» Supplied records
------------------------------------------------

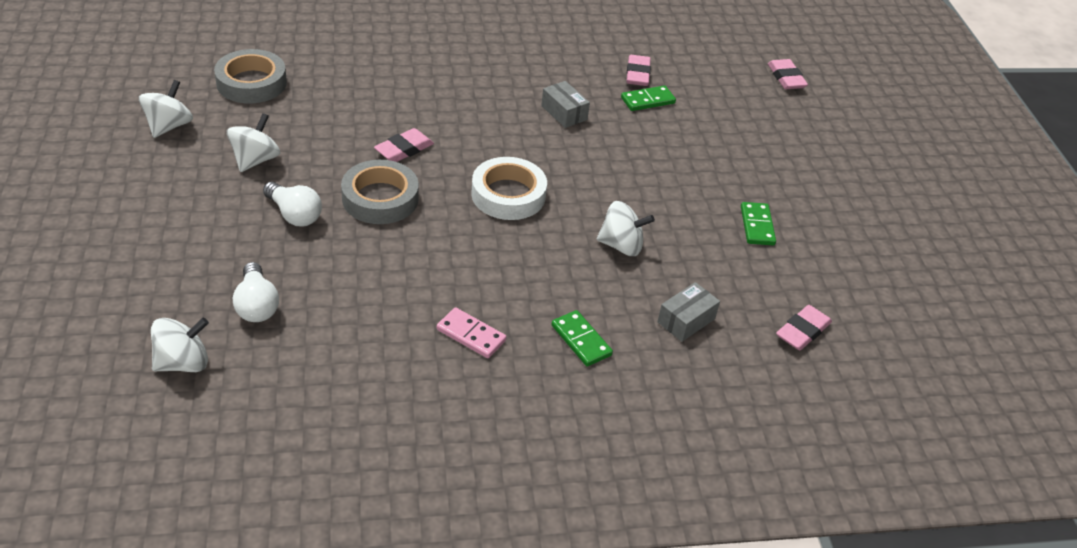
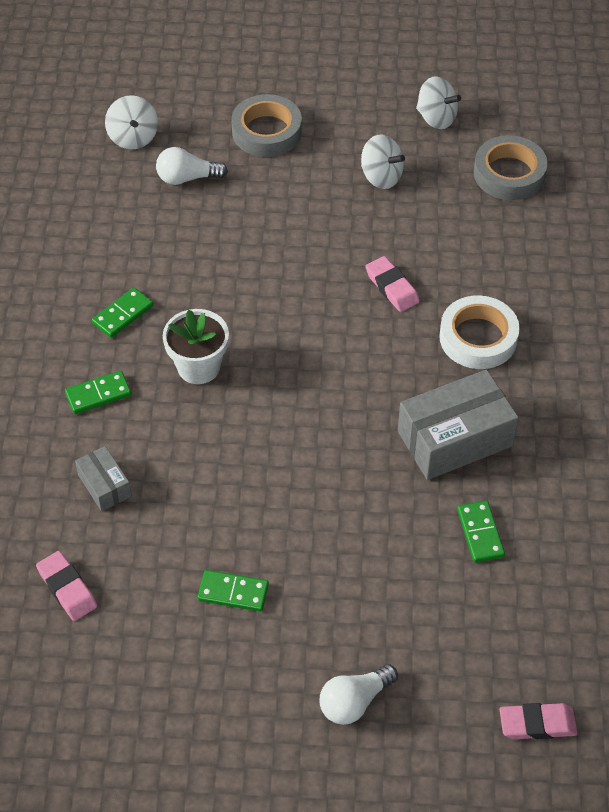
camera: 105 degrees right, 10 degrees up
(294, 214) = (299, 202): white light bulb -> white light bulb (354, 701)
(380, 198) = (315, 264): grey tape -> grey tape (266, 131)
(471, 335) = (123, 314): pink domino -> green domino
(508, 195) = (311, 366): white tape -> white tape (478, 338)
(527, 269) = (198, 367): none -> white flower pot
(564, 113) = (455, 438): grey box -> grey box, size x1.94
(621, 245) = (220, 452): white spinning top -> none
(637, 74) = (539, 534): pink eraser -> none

------------------------------------------------

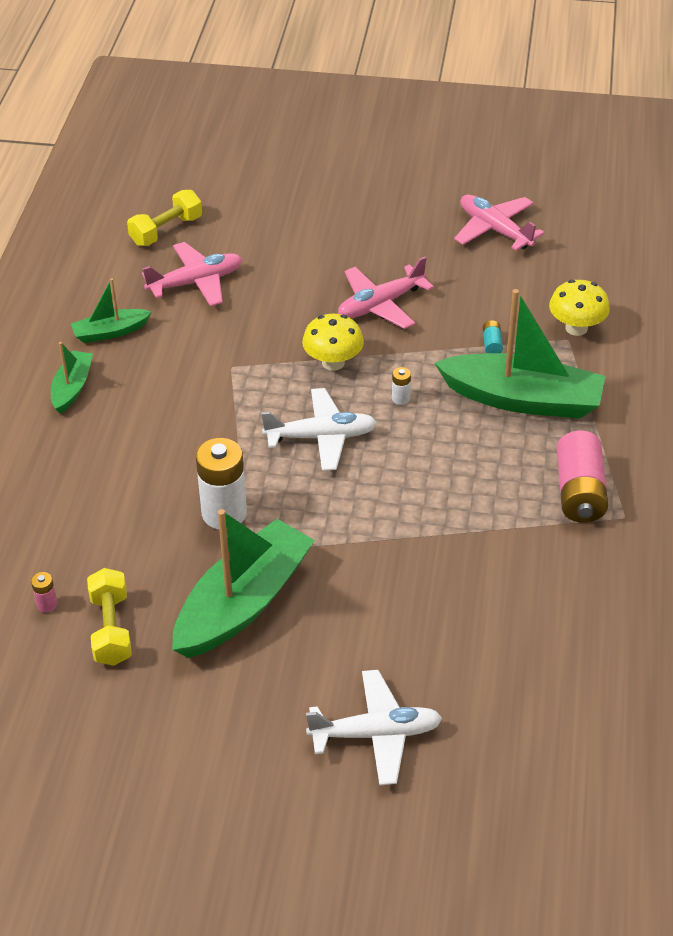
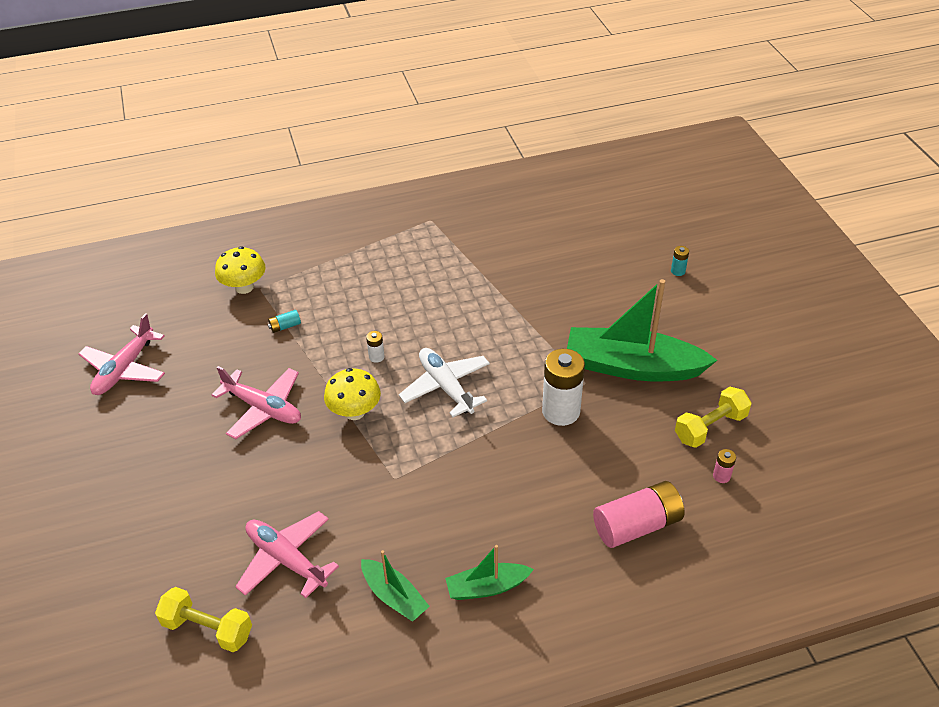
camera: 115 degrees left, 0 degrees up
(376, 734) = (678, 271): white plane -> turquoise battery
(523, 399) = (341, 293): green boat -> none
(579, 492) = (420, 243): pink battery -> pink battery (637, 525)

------------------------------------------------

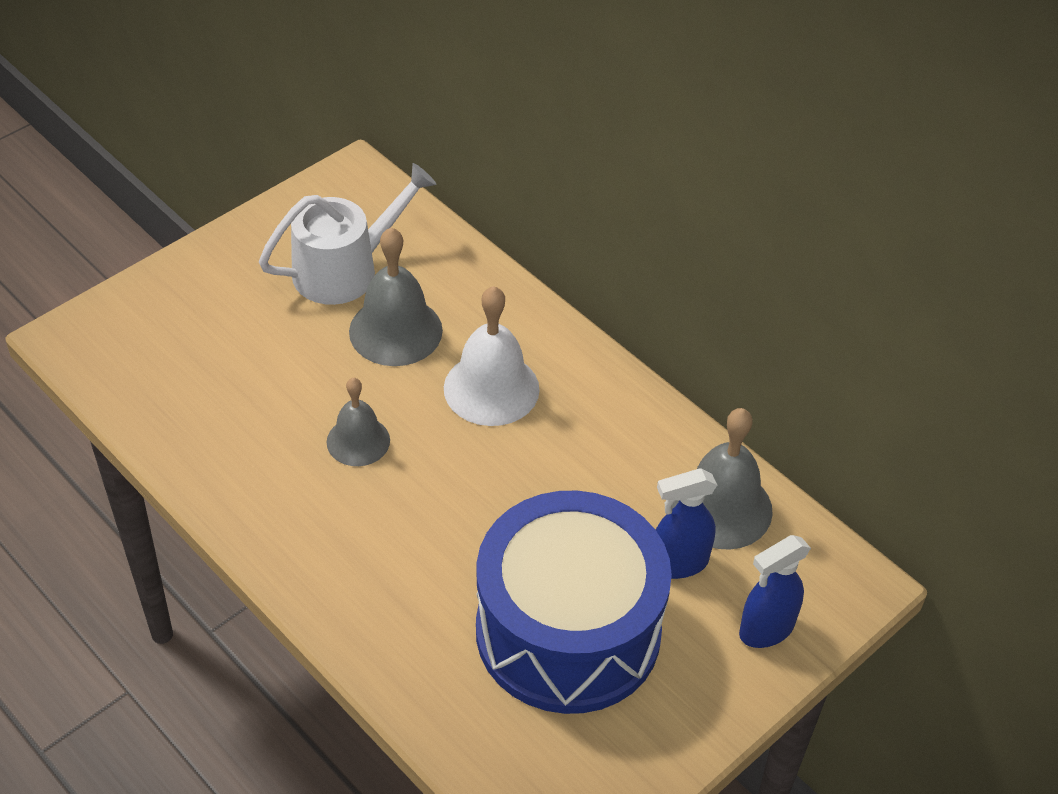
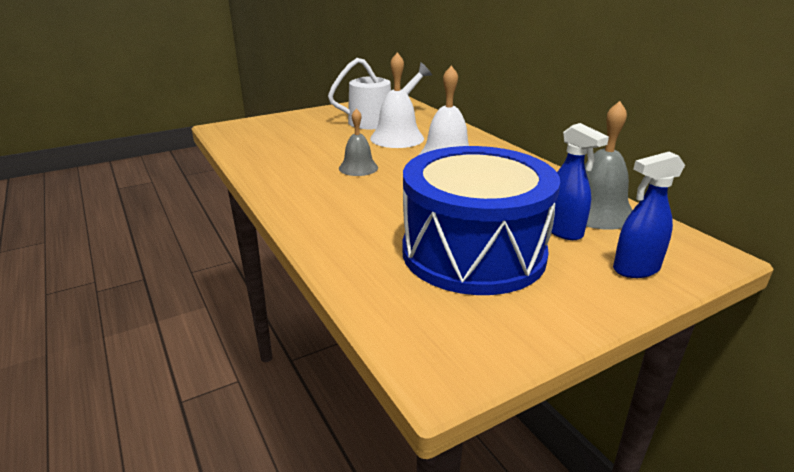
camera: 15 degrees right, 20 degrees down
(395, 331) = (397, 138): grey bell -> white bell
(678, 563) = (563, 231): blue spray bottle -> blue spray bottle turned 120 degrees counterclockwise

------------------------------------------------

» Your instructions
Collect each line above holding the string "camera".

» Exercise result
camera: 105 degrees right, 10 degrees up
camera: 115 degrees left, 0 degrees up
camera: 15 degrees right, 20 degrees down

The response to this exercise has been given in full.